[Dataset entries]
----
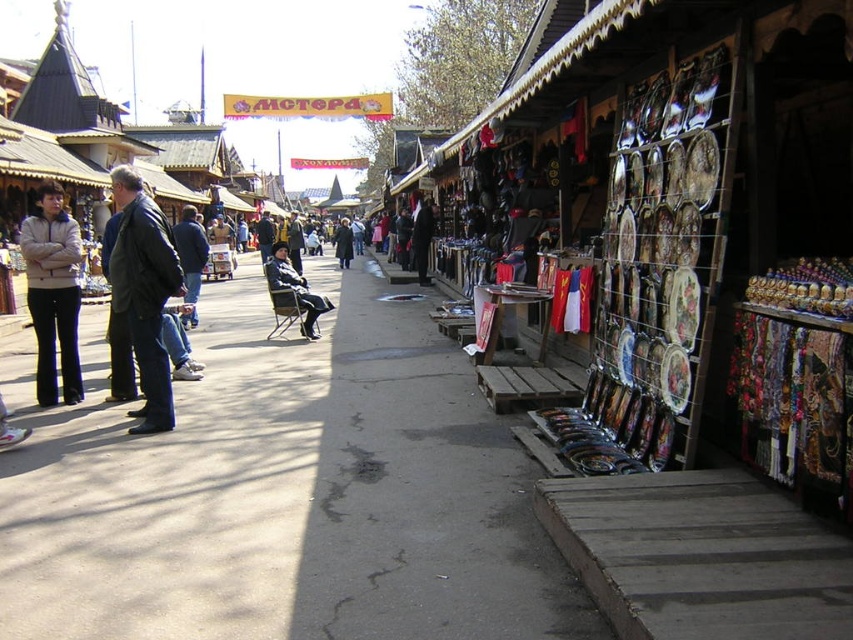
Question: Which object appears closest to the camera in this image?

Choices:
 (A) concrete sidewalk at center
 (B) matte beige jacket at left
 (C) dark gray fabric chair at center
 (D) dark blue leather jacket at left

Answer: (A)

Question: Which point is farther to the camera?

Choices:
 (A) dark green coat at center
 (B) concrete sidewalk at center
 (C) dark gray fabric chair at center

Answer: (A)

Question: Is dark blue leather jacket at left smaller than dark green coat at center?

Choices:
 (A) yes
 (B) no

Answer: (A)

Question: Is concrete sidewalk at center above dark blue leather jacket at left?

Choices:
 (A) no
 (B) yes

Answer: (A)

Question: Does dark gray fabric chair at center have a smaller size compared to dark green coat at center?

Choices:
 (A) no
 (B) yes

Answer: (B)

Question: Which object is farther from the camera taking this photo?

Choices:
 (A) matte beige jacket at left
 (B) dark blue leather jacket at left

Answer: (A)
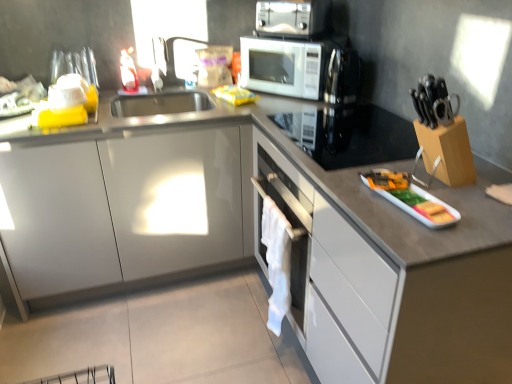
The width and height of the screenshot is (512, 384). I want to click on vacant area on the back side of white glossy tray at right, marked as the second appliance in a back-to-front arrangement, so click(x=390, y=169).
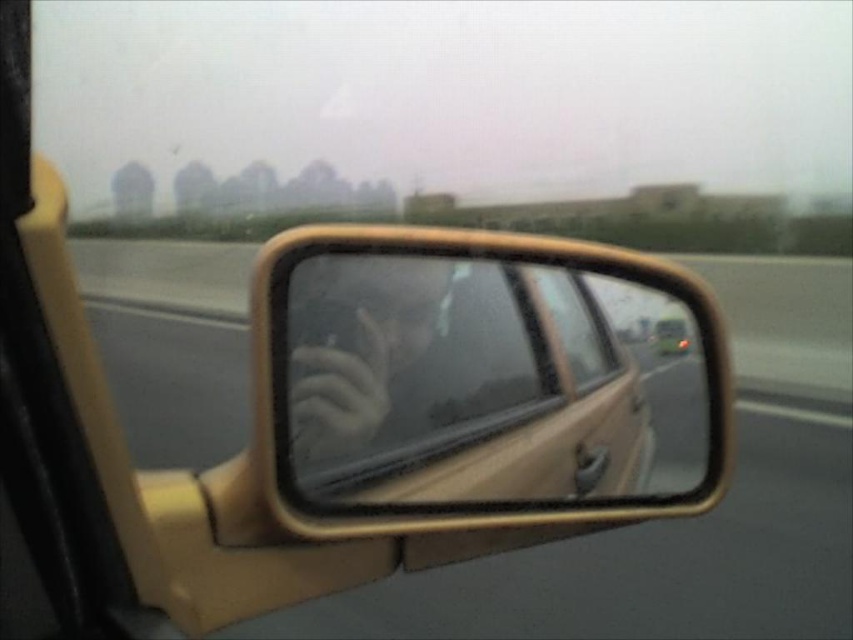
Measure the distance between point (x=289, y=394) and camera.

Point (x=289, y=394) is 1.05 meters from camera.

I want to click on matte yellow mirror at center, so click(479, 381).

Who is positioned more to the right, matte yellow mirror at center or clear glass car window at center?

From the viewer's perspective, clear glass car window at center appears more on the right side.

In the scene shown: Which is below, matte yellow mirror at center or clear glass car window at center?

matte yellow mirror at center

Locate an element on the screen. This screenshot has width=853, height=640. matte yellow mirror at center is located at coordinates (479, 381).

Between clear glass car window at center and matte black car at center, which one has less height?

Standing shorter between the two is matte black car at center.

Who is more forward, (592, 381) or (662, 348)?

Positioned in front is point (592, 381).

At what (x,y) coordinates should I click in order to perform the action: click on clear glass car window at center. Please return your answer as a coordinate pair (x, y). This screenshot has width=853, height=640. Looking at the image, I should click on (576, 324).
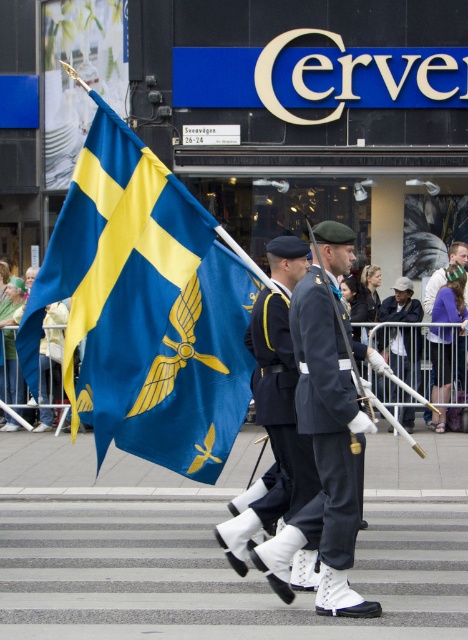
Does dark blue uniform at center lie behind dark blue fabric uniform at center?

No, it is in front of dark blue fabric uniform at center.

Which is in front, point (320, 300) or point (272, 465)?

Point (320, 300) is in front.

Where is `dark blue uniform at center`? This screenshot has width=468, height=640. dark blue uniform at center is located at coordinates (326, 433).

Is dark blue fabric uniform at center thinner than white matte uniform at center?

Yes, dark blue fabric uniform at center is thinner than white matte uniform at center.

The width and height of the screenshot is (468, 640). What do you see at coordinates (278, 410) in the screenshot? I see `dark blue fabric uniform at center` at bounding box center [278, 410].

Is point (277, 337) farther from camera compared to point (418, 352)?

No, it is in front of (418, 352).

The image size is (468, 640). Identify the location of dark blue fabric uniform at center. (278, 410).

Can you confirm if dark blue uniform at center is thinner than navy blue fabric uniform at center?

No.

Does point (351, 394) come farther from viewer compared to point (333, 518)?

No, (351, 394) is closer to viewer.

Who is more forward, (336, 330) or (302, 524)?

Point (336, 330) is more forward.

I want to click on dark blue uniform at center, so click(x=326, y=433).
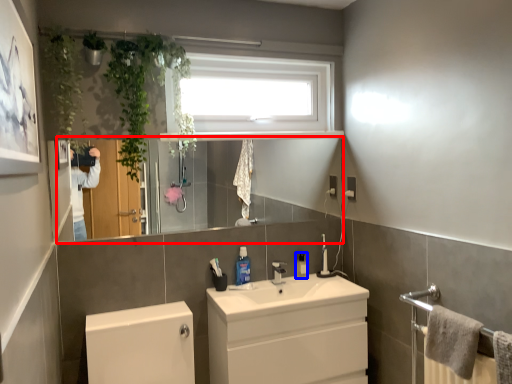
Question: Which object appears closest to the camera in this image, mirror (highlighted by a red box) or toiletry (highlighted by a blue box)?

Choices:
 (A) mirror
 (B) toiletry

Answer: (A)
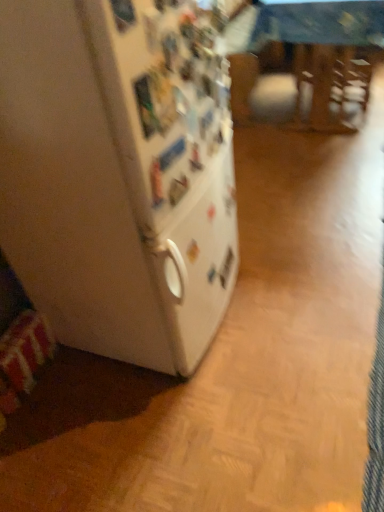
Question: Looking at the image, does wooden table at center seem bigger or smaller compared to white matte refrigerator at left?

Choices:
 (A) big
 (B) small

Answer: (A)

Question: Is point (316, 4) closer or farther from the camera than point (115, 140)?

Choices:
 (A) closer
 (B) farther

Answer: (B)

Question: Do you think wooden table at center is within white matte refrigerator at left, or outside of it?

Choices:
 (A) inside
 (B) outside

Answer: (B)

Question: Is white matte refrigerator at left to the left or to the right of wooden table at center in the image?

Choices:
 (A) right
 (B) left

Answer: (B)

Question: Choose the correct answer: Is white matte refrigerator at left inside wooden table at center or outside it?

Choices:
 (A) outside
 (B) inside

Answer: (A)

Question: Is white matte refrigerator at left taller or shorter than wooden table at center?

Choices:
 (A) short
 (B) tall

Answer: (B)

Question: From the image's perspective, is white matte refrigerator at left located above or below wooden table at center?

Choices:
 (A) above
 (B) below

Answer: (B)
----
YOUR ASSIGNMENT.
Present the text of the rows above as a Markdown table with two columns, Line and Content, numbering each line and skipping blank lines. Leave the pictures out.

REPLY.
| Line | Content |
|---|---|
| 1 | Question: Which object appears closest to the camera in this image? |
| 2 | Choices: |
| 3 |  (A) concrete sidewalk at center |
| 4 |  (B) matte beige jacket at left |
| 5 |  (C) dark gray fabric chair at center |
| 6 |  (D) dark blue leather jacket at left |
| 7 | Answer: (A) |
| 8 | Question: Which point is farther to the camera? |
| 9 | Choices: |
| 10 |  (A) dark green coat at center |
| 11 |  (B) concrete sidewalk at center |
| 12 |  (C) dark gray fabric chair at center |
| 13 | Answer: (A) |
| 14 | Question: Is dark blue leather jacket at left smaller than dark green coat at center? |
| 15 | Choices: |
| 16 |  (A) yes |
| 17 |  (B) no |
| 18 | Answer: (A) |
| 19 | Question: Is concrete sidewalk at center above dark blue leather jacket at left? |
| 20 | Choices: |
| 21 |  (A) no |
| 22 |  (B) yes |
| 23 | Answer: (A) |
| 24 | Question: Does dark gray fabric chair at center have a smaller size compared to dark green coat at center? |
| 25 | Choices: |
| 26 |  (A) no |
| 27 |  (B) yes |
| 28 | Answer: (B) |
| 29 | Question: Which object is farther from the camera taking this photo? |
| 30 | Choices: |
| 31 |  (A) matte beige jacket at left |
| 32 |  (B) dark blue leather jacket at left |
| 33 | Answer: (A) |
| 34 | The width and height of the screenshot is (512, 384). I want to click on vacant area on the back side of white glossy tray at right, marked as the second appliance in a back-to-front arrangement, so click(x=390, y=169). |
| 35 | Measure the distance between point (x=289, y=394) and camera. |
| 36 | Point (x=289, y=394) is 1.05 meters from camera. |
| 37 | I want to click on matte yellow mirror at center, so click(479, 381). |
| 38 | Who is positioned more to the right, matte yellow mirror at center or clear glass car window at center? |
| 39 | From the viewer's perspective, clear glass car window at center appears more on the right side. |
| 40 | In the scene shown: Which is below, matte yellow mirror at center or clear glass car window at center? |
| 41 | matte yellow mirror at center |
| 42 | Locate an element on the screen. This screenshot has width=853, height=640. matte yellow mirror at center is located at coordinates (479, 381). |
| 43 | Between clear glass car window at center and matte black car at center, which one has less height? |
| 44 | Standing shorter between the two is matte black car at center. |
| 45 | Who is more forward, (592, 381) or (662, 348)? |
| 46 | Positioned in front is point (592, 381). |
| 47 | At what (x,y) coordinates should I click in order to perform the action: click on clear glass car window at center. Please return your answer as a coordinate pair (x, y). This screenshot has width=853, height=640. Looking at the image, I should click on (576, 324). |
| 48 | Does dark blue uniform at center lie behind dark blue fabric uniform at center? |
| 49 | No, it is in front of dark blue fabric uniform at center. |
| 50 | Which is in front, point (320, 300) or point (272, 465)? |
| 51 | Point (320, 300) is in front. |
| 52 | Where is `dark blue uniform at center`? This screenshot has width=468, height=640. dark blue uniform at center is located at coordinates (326, 433). |
| 53 | Is dark blue fabric uniform at center thinner than white matte uniform at center? |
| 54 | Yes, dark blue fabric uniform at center is thinner than white matte uniform at center. |
| 55 | The width and height of the screenshot is (468, 640). What do you see at coordinates (278, 410) in the screenshot? I see `dark blue fabric uniform at center` at bounding box center [278, 410]. |
| 56 | Is point (277, 337) farther from camera compared to point (418, 352)? |
| 57 | No, it is in front of (418, 352). |
| 58 | The image size is (468, 640). Identify the location of dark blue fabric uniform at center. (278, 410). |
| 59 | Can you confirm if dark blue uniform at center is thinner than navy blue fabric uniform at center? |
| 60 | No. |
| 61 | Does point (351, 394) come farther from viewer compared to point (333, 518)? |
| 62 | No, (351, 394) is closer to viewer. |
| 63 | Who is more forward, (336, 330) or (302, 524)? |
| 64 | Point (336, 330) is more forward. |
| 65 | I want to click on dark blue uniform at center, so click(x=326, y=433). |
| 66 | Question: Which object appears closest to the camera in this image, mirror (highlighted by a red box) or toiletry (highlighted by a blue box)? |
| 67 | Choices: |
| 68 |  (A) mirror |
| 69 |  (B) toiletry |
| 70 | Answer: (A) |
| 71 | Question: Looking at the image, does wooden table at center seem bigger or smaller compared to white matte refrigerator at left? |
| 72 | Choices: |
| 73 |  (A) big |
| 74 |  (B) small |
| 75 | Answer: (A) |
| 76 | Question: Is point (316, 4) closer or farther from the camera than point (115, 140)? |
| 77 | Choices: |
| 78 |  (A) closer |
| 79 |  (B) farther |
| 80 | Answer: (B) |
| 81 | Question: Do you think wooden table at center is within white matte refrigerator at left, or outside of it? |
| 82 | Choices: |
| 83 |  (A) inside |
| 84 |  (B) outside |
| 85 | Answer: (B) |
| 86 | Question: Is white matte refrigerator at left to the left or to the right of wooden table at center in the image? |
| 87 | Choices: |
| 88 |  (A) right |
| 89 |  (B) left |
| 90 | Answer: (B) |
| 91 | Question: Choose the correct answer: Is white matte refrigerator at left inside wooden table at center or outside it? |
| 92 | Choices: |
| 93 |  (A) outside |
| 94 |  (B) inside |
| 95 | Answer: (A) |
| 96 | Question: Is white matte refrigerator at left taller or shorter than wooden table at center? |
| 97 | Choices: |
| 98 |  (A) short |
| 99 |  (B) tall |
| 100 | Answer: (B) |
| 101 | Question: From the image's perspective, is white matte refrigerator at left located above or below wooden table at center? |
| 102 | Choices: |
| 103 |  (A) above |
| 104 |  (B) below |
| 105 | Answer: (B) |